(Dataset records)
# # # # # # #
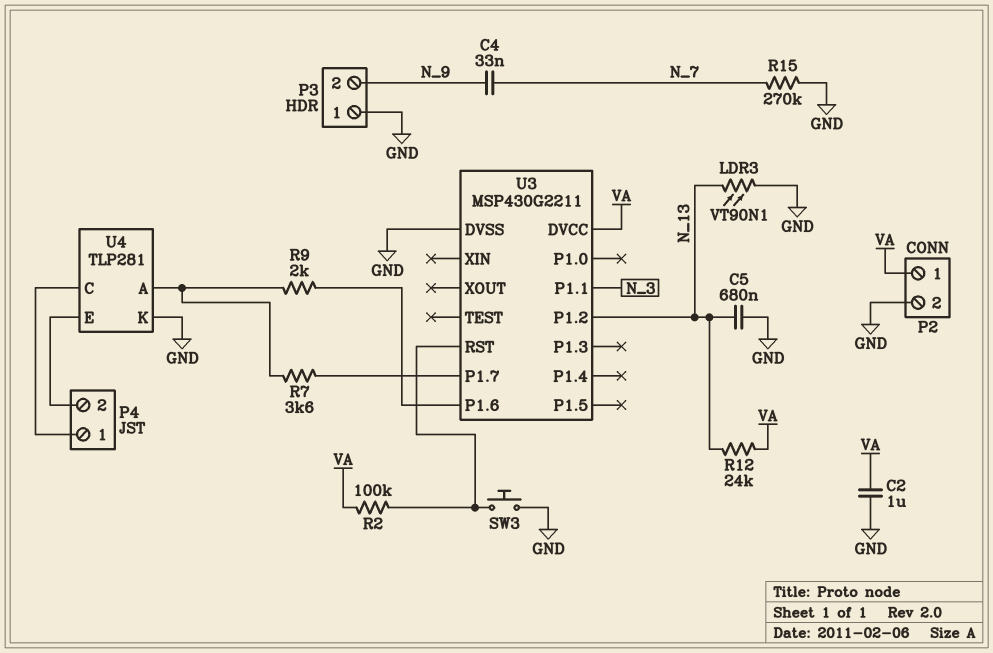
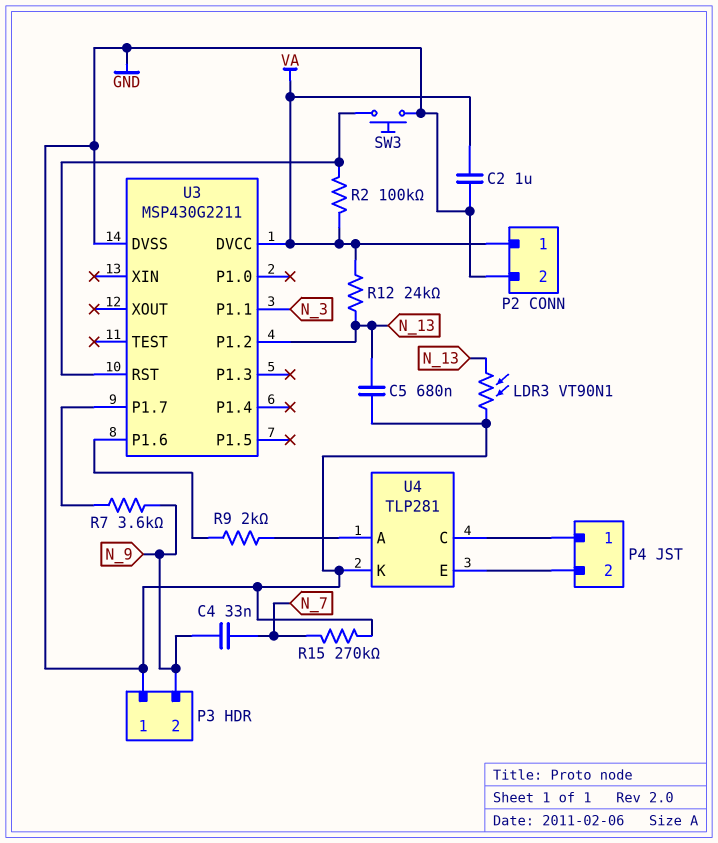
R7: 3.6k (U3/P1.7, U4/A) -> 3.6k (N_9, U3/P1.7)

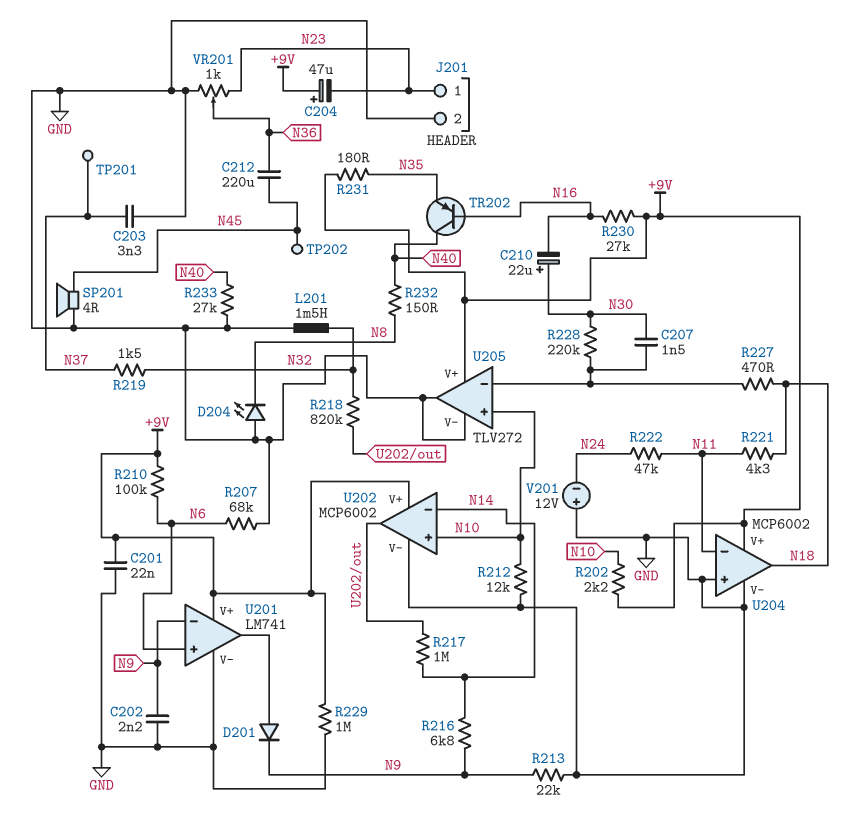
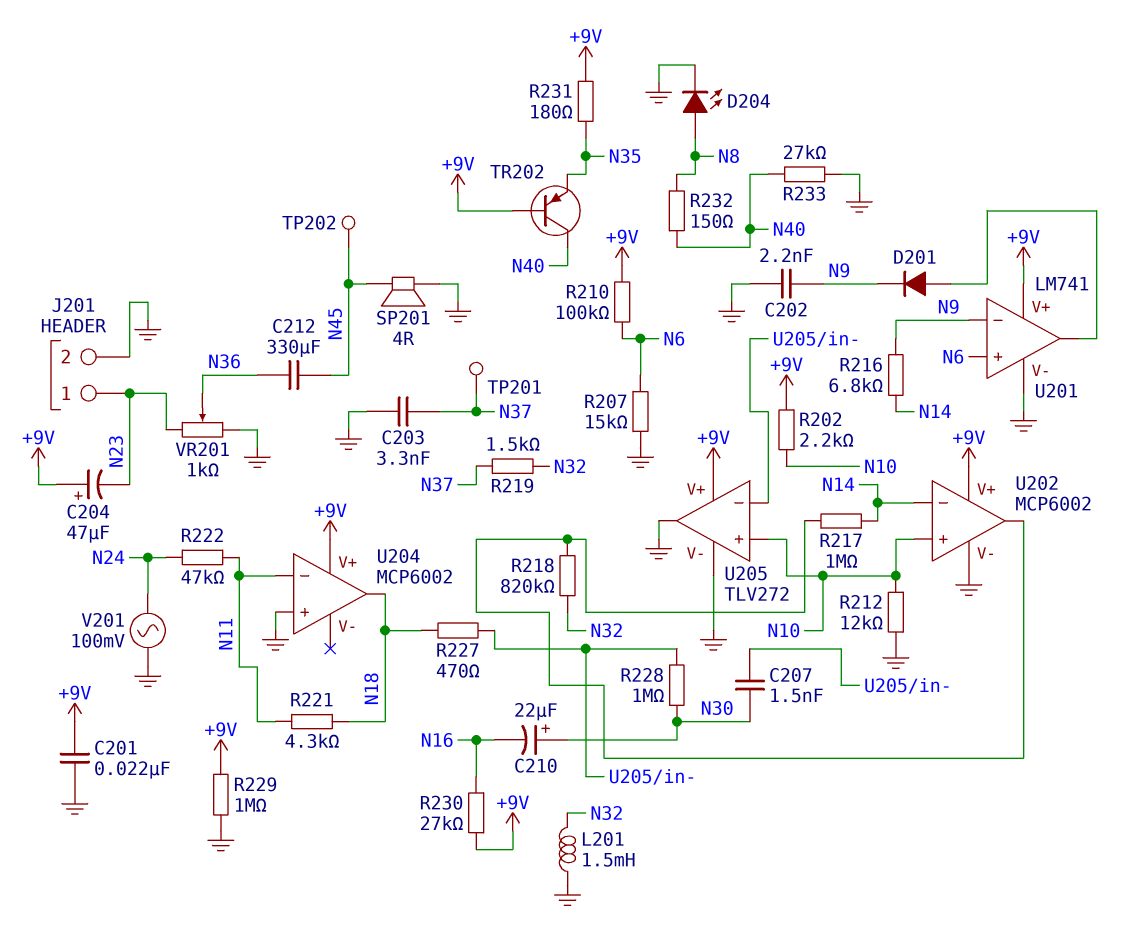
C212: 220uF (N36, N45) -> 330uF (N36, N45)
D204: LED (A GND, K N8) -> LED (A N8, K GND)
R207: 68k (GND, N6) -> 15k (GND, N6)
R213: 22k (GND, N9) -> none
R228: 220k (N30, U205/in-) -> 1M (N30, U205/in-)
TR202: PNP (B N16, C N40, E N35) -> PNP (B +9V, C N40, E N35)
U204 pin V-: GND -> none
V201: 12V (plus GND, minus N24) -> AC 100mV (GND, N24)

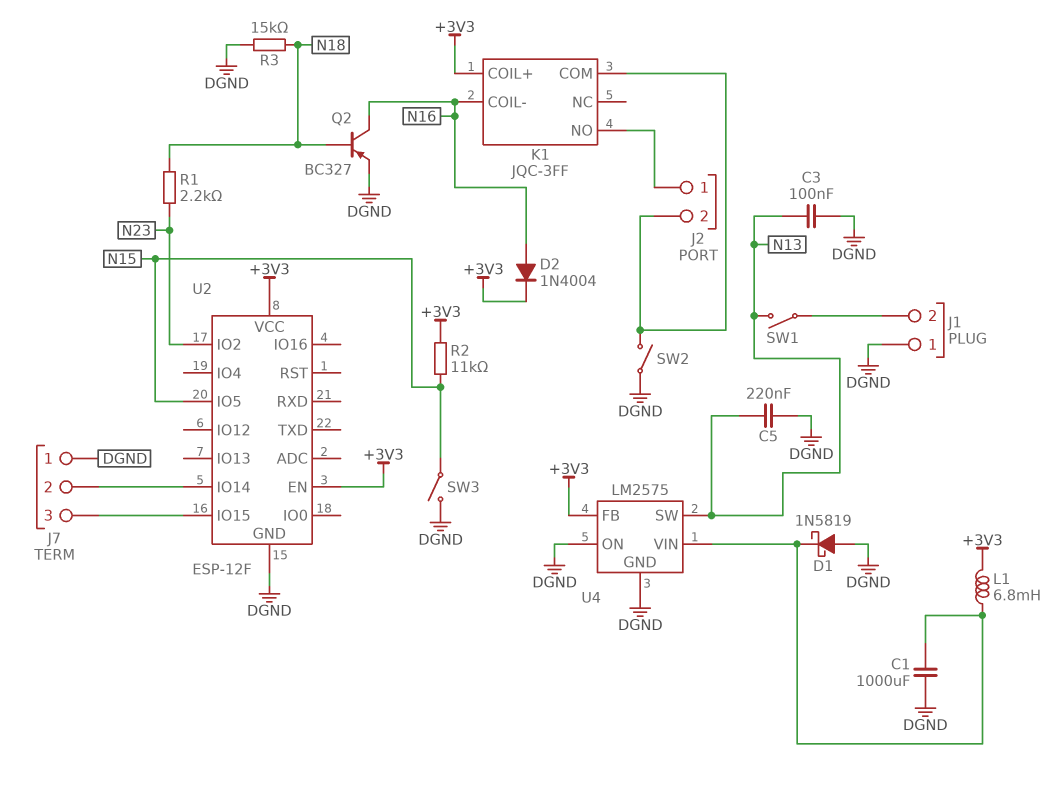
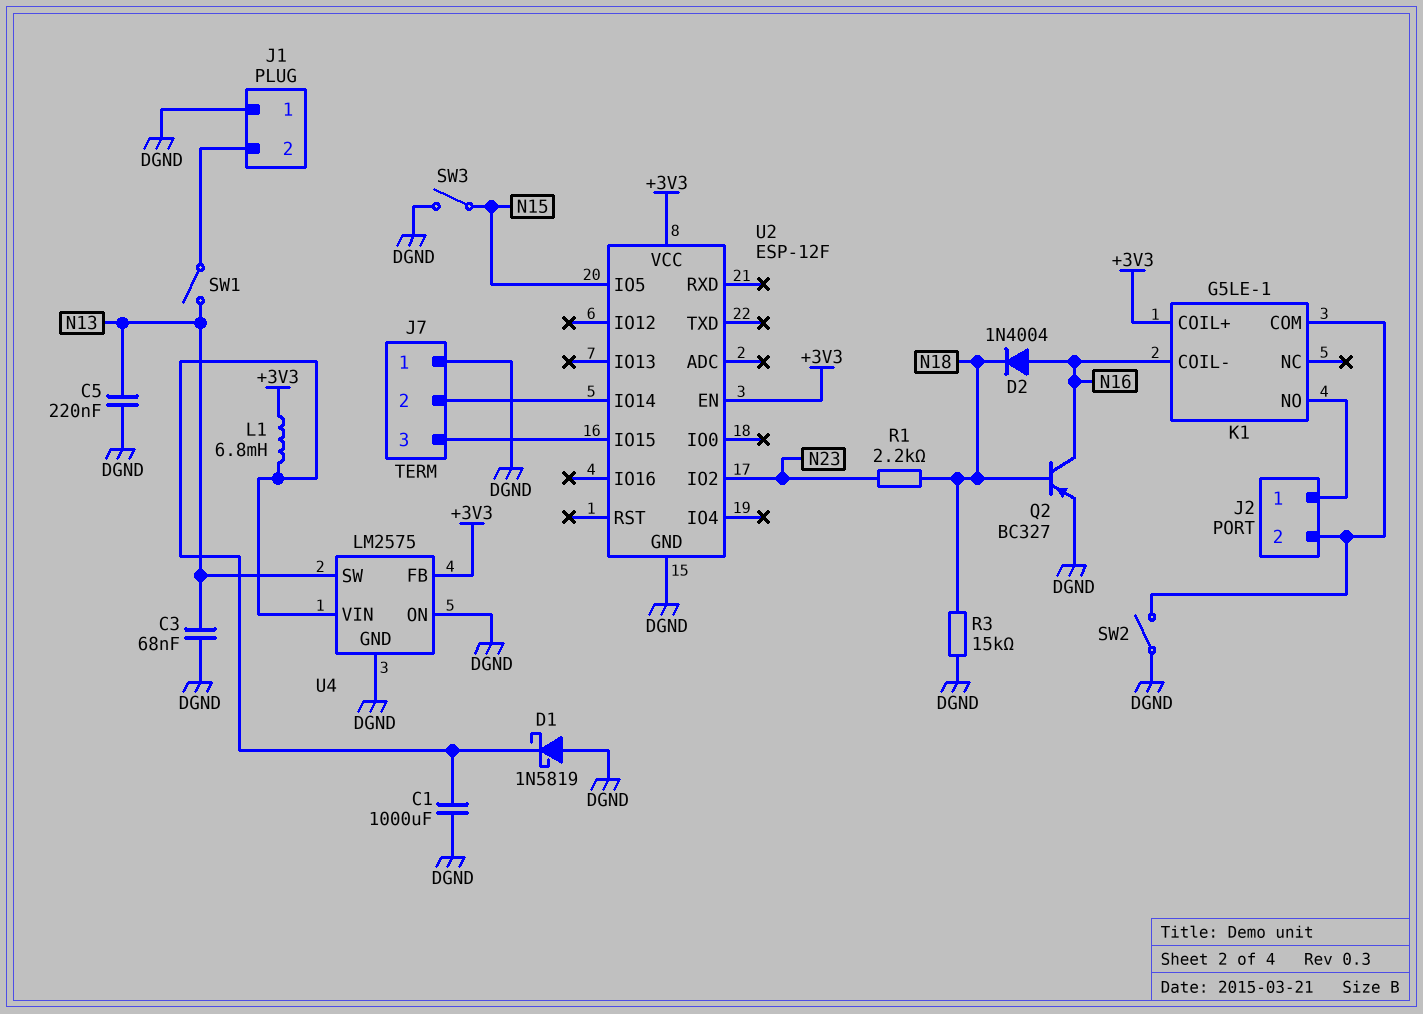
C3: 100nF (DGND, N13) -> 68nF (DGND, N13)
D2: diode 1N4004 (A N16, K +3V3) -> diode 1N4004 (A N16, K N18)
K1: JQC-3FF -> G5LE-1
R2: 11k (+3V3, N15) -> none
# # # # # # #
All entries should be given again exactly, except that pictures are to be excluded.

## EXERCISE ANSWER
R7: 3.6k (U3/P1.7, U4/A) -> 3.6k (N_9, U3/P1.7)

C212: 220uF (N36, N45) -> 330uF (N36, N45)
D204: LED (A GND, K N8) -> LED (A N8, K GND)
R207: 68k (GND, N6) -> 15k (GND, N6)
R213: 22k (GND, N9) -> none
R228: 220k (N30, U205/in-) -> 1M (N30, U205/in-)
TR202: PNP (B N16, C N40, E N35) -> PNP (B +9V, C N40, E N35)
U204 pin V-: GND -> none
V201: 12V (plus GND, minus N24) -> AC 100mV (GND, N24)

C3: 100nF (DGND, N13) -> 68nF (DGND, N13)
D2: diode 1N4004 (A N16, K +3V3) -> diode 1N4004 (A N16, K N18)
K1: JQC-3FF -> G5LE-1
R2: 11k (+3V3, N15) -> none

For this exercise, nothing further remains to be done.